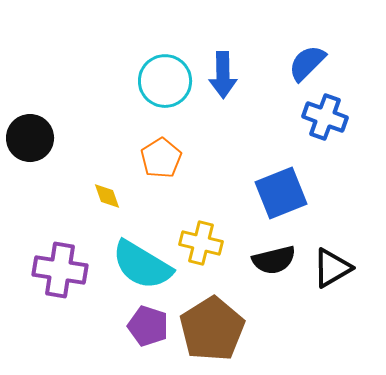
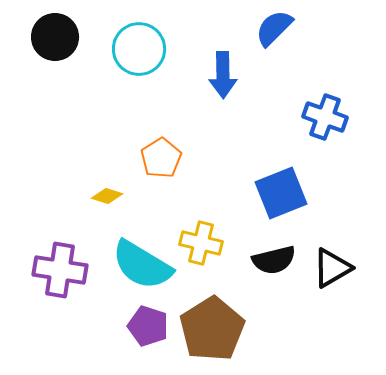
blue semicircle: moved 33 px left, 35 px up
cyan circle: moved 26 px left, 32 px up
black circle: moved 25 px right, 101 px up
yellow diamond: rotated 52 degrees counterclockwise
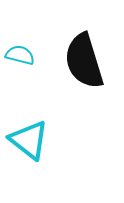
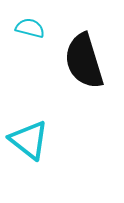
cyan semicircle: moved 10 px right, 27 px up
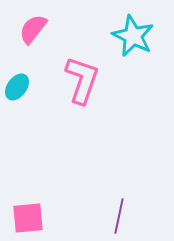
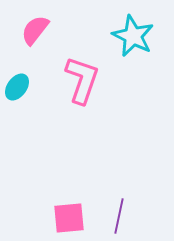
pink semicircle: moved 2 px right, 1 px down
pink square: moved 41 px right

|---|

Task requirements:
Copy every line in the records above that contains the word "semicircle".

Result:
blue semicircle: moved 33 px left, 35 px up
cyan semicircle: moved 10 px right, 27 px up
pink semicircle: moved 2 px right, 1 px down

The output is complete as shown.